## EXERCISE BRIEF
Extract precisely the lines of the entries below, from the first line through the line containing "SOIL1 pin GND: none -> GND".

Excerpts from a dataset
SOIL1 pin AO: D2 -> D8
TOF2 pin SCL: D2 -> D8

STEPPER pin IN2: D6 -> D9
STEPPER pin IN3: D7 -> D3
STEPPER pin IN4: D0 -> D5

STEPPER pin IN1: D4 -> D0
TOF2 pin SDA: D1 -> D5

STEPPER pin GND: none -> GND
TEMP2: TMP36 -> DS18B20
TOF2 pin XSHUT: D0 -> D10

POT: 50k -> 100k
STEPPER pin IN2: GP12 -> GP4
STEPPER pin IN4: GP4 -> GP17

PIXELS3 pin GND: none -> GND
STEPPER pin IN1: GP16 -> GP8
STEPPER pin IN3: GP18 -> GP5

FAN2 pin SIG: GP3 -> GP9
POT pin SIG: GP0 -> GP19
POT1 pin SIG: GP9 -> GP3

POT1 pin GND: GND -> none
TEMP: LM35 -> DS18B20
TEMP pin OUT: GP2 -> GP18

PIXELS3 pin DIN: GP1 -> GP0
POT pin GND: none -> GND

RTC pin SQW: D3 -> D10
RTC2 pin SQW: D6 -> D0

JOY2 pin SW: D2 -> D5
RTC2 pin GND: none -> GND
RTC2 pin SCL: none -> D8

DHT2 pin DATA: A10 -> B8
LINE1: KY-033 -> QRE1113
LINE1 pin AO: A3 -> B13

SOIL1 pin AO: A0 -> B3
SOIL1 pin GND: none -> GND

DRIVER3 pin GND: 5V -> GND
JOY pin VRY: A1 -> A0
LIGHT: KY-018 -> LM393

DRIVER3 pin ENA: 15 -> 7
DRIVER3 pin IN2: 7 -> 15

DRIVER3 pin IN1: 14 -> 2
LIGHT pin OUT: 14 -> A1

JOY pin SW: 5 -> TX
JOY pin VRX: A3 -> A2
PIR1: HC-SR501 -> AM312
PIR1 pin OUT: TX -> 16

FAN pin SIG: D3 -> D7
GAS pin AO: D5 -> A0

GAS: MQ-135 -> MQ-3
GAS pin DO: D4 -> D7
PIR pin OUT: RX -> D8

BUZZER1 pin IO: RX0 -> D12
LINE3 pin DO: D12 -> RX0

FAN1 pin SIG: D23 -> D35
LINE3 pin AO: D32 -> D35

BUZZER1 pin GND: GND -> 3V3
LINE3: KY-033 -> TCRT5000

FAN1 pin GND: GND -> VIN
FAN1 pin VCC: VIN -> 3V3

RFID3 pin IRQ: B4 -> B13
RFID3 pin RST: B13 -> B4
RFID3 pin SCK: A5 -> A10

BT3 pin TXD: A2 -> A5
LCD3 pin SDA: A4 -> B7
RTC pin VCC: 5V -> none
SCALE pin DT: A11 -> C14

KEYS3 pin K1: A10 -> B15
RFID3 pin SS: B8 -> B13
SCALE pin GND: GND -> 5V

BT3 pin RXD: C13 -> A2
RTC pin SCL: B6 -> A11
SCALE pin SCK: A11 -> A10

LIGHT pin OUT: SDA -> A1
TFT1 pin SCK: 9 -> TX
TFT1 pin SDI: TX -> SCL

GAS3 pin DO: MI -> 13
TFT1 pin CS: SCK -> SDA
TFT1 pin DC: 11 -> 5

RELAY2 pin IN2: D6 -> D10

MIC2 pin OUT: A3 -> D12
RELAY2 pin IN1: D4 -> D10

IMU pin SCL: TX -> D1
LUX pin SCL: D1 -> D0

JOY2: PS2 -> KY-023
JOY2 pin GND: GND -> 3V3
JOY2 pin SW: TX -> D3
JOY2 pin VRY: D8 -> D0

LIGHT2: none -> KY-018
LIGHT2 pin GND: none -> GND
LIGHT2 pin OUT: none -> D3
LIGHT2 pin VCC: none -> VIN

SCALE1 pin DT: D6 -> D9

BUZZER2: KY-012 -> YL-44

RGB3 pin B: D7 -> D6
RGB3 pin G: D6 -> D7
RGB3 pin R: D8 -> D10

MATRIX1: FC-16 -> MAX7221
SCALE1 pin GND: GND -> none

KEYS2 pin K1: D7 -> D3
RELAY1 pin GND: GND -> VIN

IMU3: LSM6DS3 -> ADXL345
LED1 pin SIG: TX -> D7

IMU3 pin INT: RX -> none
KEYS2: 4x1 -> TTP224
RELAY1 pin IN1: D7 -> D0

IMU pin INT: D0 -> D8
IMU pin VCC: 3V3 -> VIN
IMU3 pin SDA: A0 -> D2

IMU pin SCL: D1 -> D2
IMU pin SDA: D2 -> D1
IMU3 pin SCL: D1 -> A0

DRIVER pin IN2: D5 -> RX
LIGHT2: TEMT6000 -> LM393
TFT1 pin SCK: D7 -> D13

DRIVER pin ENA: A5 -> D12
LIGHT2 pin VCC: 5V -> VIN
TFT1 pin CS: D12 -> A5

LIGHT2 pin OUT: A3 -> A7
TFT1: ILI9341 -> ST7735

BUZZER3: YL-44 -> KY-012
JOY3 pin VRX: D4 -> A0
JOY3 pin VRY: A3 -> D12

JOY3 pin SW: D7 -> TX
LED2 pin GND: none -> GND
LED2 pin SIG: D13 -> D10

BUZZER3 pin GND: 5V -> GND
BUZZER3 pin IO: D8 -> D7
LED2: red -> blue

## WRITTEN RESPONSE
SOIL1 pin AO: D2 -> D8
TOF2 pin SCL: D2 -> D8

STEPPER pin IN2: D6 -> D9
STEPPER pin IN3: D7 -> D3
STEPPER pin IN4: D0 -> D5

STEPPER pin IN1: D4 -> D0
TOF2 pin SDA: D1 -> D5

STEPPER pin GND: none -> GND
TEMP2: TMP36 -> DS18B20
TOF2 pin XSHUT: D0 -> D10

POT: 50k -> 100k
STEPPER pin IN2: GP12 -> GP4
STEPPER pin IN4: GP4 -> GP17

PIXELS3 pin GND: none -> GND
STEPPER pin IN1: GP16 -> GP8
STEPPER pin IN3: GP18 -> GP5

FAN2 pin SIG: GP3 -> GP9
POT pin SIG: GP0 -> GP19
POT1 pin SIG: GP9 -> GP3

POT1 pin GND: GND -> none
TEMP: LM35 -> DS18B20
TEMP pin OUT: GP2 -> GP18

PIXELS3 pin DIN: GP1 -> GP0
POT pin GND: none -> GND

RTC pin SQW: D3 -> D10
RTC2 pin SQW: D6 -> D0

JOY2 pin SW: D2 -> D5
RTC2 pin GND: none -> GND
RTC2 pin SCL: none -> D8

DHT2 pin DATA: A10 -> B8
LINE1: KY-033 -> QRE1113
LINE1 pin AO: A3 -> B13

SOIL1 pin AO: A0 -> B3
SOIL1 pin GND: none -> GND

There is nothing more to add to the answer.